Copy out the entries word for word, starting from the very beginning and ending with the line that contains "road 4 (tertiary): [(157,338),(60,511)]", both included.

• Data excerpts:
------------------------------

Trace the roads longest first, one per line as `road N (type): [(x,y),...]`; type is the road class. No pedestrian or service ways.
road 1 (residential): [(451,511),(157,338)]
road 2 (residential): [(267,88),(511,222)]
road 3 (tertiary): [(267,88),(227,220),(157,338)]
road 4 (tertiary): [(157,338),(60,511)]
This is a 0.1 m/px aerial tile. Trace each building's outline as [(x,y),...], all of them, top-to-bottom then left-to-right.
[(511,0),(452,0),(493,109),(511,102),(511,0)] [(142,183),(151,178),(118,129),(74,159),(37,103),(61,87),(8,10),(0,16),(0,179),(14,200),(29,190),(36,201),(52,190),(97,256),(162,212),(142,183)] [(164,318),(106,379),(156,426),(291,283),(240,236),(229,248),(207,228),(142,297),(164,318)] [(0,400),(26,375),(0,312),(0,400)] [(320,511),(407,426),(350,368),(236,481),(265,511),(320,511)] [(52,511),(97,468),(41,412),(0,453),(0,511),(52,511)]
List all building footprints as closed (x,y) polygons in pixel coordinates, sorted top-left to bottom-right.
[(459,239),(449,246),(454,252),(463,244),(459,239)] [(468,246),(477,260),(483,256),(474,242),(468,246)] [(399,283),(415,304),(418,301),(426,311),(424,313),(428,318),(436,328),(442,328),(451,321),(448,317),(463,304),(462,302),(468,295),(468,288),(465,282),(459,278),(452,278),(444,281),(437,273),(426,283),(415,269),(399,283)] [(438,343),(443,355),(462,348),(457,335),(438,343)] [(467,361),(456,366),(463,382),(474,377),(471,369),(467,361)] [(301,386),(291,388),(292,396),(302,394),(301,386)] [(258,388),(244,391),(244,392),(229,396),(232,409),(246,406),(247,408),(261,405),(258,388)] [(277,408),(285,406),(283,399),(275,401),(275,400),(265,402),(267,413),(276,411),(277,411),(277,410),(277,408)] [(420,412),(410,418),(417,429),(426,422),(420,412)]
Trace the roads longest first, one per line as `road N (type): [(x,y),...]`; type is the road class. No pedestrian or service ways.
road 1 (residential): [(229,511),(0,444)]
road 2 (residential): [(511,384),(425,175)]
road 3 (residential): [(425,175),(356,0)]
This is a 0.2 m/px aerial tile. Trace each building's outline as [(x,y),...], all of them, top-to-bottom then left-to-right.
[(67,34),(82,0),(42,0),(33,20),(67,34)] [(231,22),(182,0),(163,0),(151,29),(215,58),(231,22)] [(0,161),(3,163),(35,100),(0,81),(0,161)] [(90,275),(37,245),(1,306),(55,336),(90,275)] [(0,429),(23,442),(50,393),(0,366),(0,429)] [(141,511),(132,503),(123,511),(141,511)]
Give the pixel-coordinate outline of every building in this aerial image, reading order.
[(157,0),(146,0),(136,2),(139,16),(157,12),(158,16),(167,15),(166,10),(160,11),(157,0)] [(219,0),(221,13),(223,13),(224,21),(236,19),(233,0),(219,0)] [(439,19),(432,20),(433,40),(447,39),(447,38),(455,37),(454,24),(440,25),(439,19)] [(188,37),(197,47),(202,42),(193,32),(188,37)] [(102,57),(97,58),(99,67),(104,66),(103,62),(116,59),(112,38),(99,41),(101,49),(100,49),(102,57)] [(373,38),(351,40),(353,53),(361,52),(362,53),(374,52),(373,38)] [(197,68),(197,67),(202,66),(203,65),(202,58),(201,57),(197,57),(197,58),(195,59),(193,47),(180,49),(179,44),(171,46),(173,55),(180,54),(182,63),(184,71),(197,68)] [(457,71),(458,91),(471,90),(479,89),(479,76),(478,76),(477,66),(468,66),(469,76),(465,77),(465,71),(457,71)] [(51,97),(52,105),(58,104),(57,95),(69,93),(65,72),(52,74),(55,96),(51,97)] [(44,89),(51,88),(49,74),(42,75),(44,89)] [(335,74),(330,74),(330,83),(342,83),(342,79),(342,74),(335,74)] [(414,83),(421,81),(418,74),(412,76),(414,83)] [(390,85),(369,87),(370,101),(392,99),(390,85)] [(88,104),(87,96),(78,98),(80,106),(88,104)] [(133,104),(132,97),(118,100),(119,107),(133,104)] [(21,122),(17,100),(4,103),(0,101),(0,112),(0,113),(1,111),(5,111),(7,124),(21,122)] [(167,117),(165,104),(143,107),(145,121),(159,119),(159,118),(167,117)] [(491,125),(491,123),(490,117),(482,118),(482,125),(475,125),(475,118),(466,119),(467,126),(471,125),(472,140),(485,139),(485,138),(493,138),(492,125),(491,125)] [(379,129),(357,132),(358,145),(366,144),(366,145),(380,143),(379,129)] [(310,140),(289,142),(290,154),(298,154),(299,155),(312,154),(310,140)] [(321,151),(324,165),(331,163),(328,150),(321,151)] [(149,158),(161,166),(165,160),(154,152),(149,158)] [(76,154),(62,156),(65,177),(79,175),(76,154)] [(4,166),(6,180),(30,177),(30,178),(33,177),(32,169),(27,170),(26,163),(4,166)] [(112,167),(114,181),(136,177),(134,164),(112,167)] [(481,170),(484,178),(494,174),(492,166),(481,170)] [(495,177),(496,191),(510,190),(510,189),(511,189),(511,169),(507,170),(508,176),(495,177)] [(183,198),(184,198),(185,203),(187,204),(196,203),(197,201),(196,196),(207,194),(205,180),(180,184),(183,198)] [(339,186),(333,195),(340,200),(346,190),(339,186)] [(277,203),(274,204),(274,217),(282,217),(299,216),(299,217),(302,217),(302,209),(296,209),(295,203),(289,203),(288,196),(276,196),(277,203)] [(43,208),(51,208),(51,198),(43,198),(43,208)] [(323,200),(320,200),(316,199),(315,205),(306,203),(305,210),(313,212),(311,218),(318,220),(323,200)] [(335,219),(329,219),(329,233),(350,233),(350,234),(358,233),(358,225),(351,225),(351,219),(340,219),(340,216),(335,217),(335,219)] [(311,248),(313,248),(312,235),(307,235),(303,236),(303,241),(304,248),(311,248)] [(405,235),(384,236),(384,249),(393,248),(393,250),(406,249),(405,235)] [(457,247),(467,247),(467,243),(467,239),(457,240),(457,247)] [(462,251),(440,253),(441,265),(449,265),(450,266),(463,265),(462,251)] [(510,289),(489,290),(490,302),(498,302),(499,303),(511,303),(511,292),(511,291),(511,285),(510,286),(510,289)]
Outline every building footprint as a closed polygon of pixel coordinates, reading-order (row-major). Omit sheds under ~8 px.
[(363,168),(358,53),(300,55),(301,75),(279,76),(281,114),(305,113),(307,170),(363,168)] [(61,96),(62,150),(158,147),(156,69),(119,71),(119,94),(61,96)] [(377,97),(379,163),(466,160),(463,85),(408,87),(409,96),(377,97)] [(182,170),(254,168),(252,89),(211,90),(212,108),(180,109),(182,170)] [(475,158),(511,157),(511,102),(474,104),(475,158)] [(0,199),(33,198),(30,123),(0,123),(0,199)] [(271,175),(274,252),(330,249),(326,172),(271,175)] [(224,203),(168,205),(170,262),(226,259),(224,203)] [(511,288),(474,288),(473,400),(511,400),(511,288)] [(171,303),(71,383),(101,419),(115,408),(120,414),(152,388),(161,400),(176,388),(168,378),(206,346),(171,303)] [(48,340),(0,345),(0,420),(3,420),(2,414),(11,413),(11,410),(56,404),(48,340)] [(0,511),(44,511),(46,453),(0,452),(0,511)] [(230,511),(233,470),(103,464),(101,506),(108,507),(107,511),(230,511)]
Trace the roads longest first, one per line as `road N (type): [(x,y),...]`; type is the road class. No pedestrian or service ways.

------------------------------

• IN RESPONSE:
Trace the roads longest first, one per line as `road N (type): [(x,y),...]`; type is the road class. No pedestrian or service ways.
road 1 (residential): [(451,511),(157,338)]
road 2 (residential): [(267,88),(511,222)]
road 3 (tertiary): [(267,88),(227,220),(157,338)]
road 4 (tertiary): [(157,338),(60,511)]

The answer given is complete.